#### [The data]
--- START ---
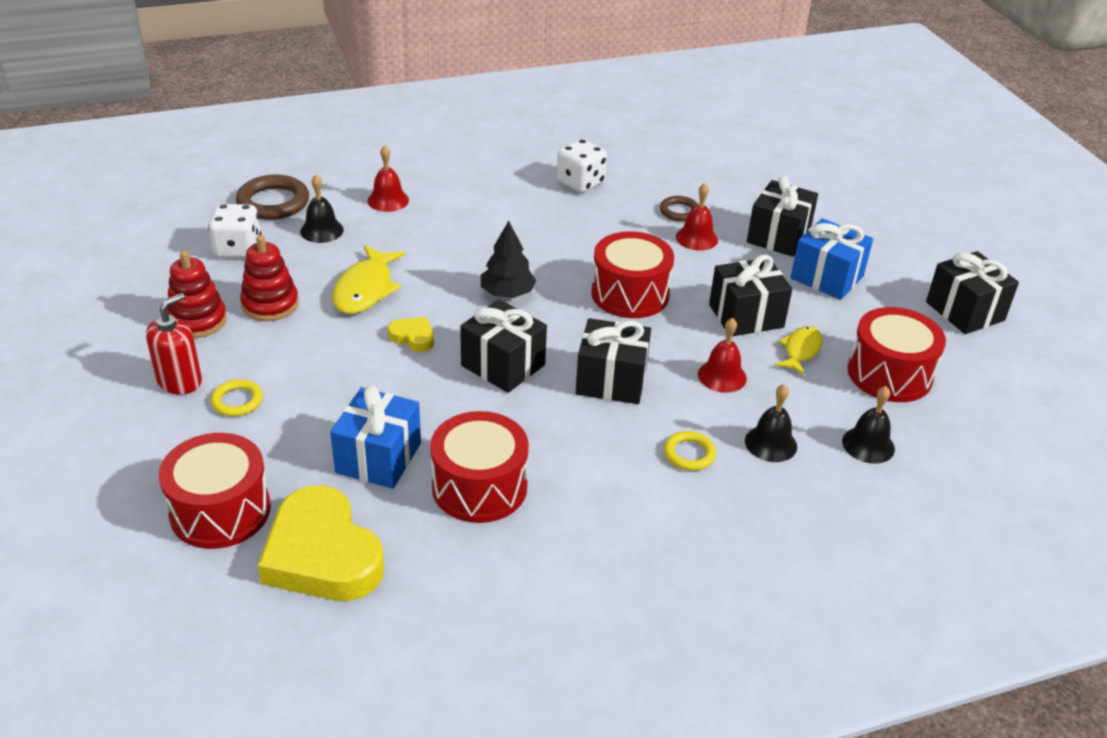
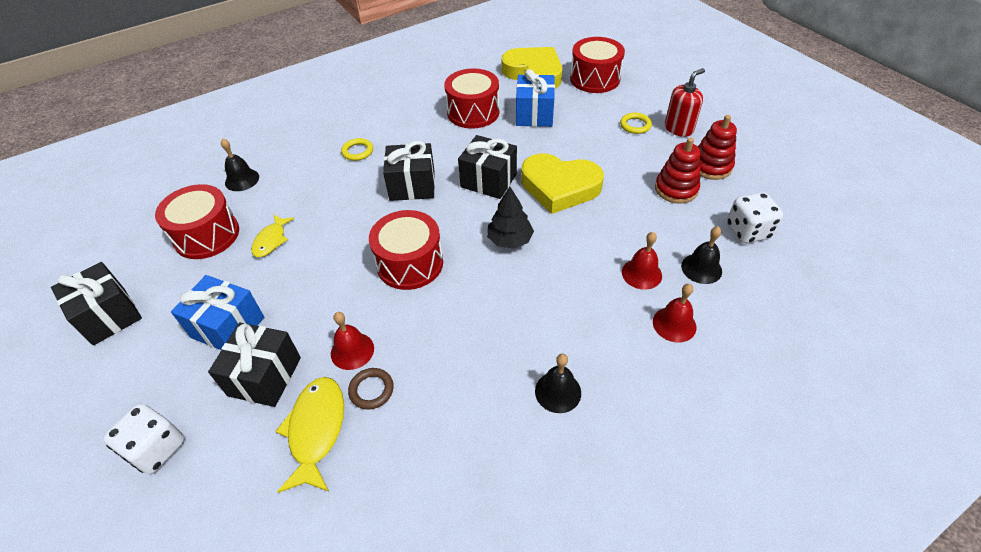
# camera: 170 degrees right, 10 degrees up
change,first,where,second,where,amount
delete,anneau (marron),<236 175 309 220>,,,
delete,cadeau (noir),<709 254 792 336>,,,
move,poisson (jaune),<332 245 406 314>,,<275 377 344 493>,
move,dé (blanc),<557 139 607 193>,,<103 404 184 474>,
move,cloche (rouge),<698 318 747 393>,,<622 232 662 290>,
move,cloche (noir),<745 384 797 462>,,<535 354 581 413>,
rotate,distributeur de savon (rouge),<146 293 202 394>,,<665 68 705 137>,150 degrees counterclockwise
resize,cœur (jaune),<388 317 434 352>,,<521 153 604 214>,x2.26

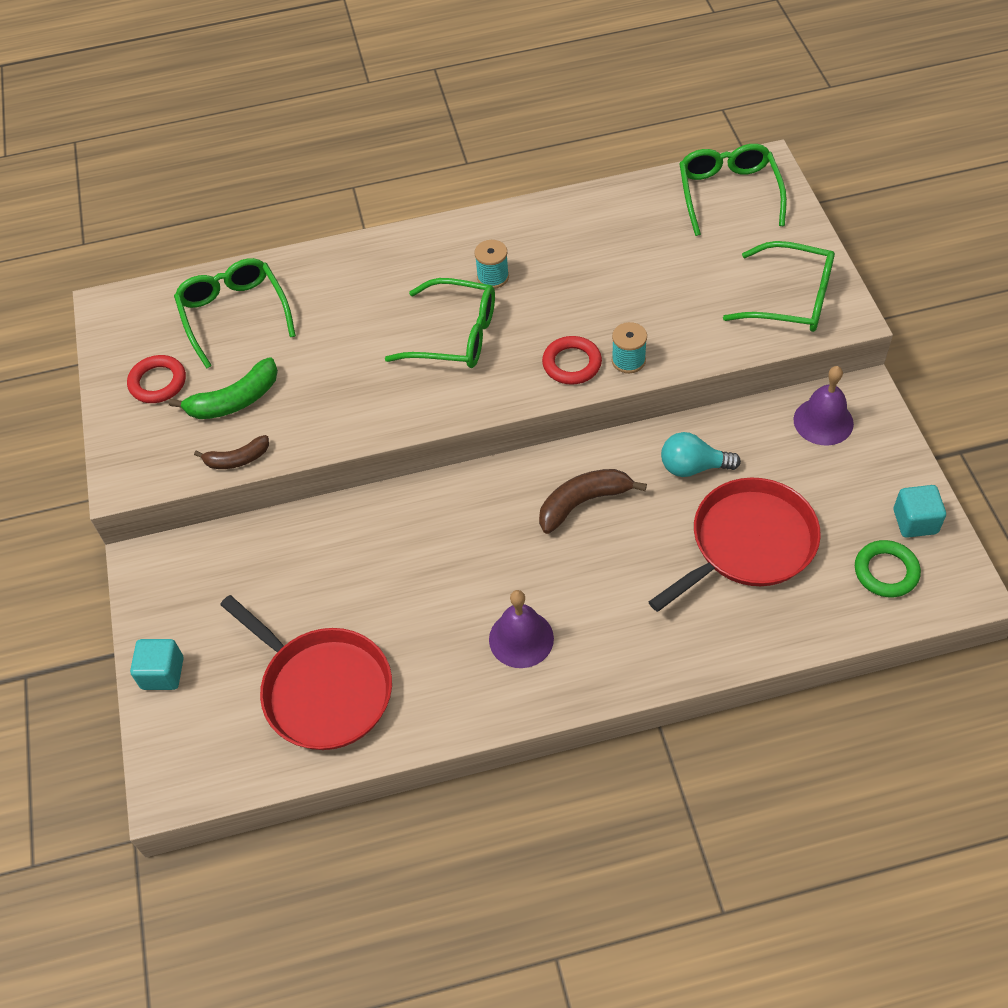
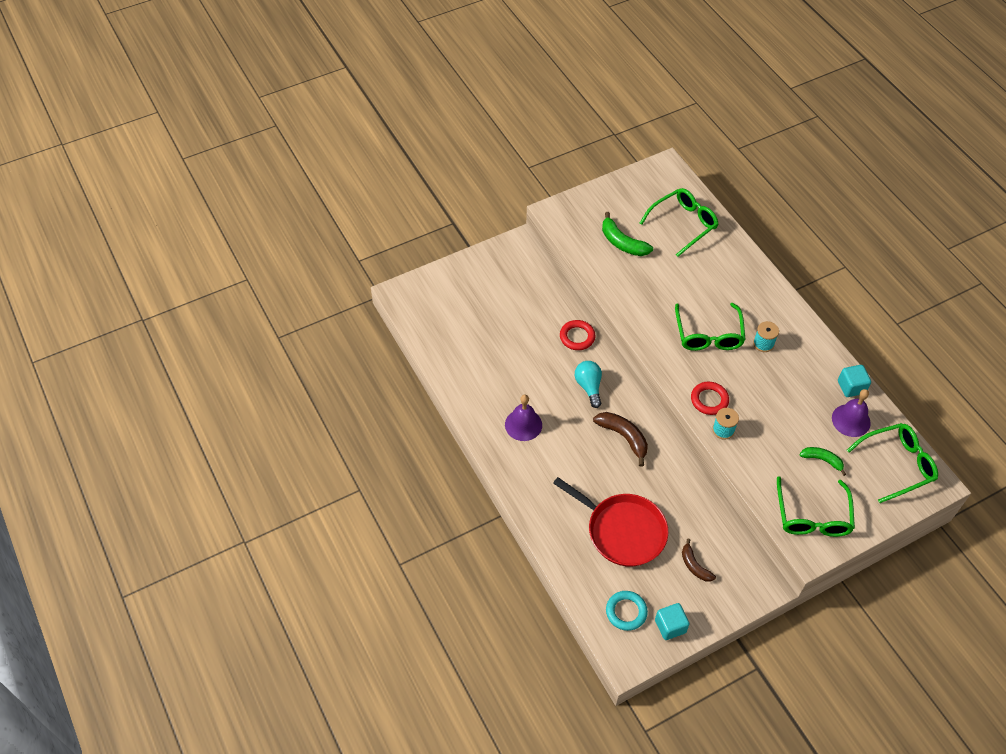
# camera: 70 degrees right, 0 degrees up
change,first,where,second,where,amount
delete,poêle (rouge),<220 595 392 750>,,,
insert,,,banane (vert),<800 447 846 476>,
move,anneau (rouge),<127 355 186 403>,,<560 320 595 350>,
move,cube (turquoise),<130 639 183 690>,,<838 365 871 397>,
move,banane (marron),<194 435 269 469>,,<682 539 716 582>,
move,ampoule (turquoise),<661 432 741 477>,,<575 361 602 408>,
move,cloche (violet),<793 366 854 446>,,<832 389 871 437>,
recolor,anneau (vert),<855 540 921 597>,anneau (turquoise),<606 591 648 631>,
--- END ---
The required output is every line from the one containing "delete,anneau (marron),<236 175" through the last line of the data above, restated exactly and without pictures.

#### [Written solution]
delete,anneau (marron),<236 175 309 220>,,,
delete,cadeau (noir),<709 254 792 336>,,,
move,poisson (jaune),<332 245 406 314>,,<275 377 344 493>,
move,dé (blanc),<557 139 607 193>,,<103 404 184 474>,
move,cloche (rouge),<698 318 747 393>,,<622 232 662 290>,
move,cloche (noir),<745 384 797 462>,,<535 354 581 413>,
rotate,distributeur de savon (rouge),<146 293 202 394>,,<665 68 705 137>,150 degrees counterclockwise
resize,cœur (jaune),<388 317 434 352>,,<521 153 604 214>,x2.26

# camera: 70 degrees right, 0 degrees up
change,first,where,second,where,amount
delete,poêle (rouge),<220 595 392 750>,,,
insert,,,banane (vert),<800 447 846 476>,
move,anneau (rouge),<127 355 186 403>,,<560 320 595 350>,
move,cube (turquoise),<130 639 183 690>,,<838 365 871 397>,
move,banane (marron),<194 435 269 469>,,<682 539 716 582>,
move,ampoule (turquoise),<661 432 741 477>,,<575 361 602 408>,
move,cloche (violet),<793 366 854 446>,,<832 389 871 437>,
recolor,anneau (vert),<855 540 921 597>,anneau (turquoise),<606 591 648 631>,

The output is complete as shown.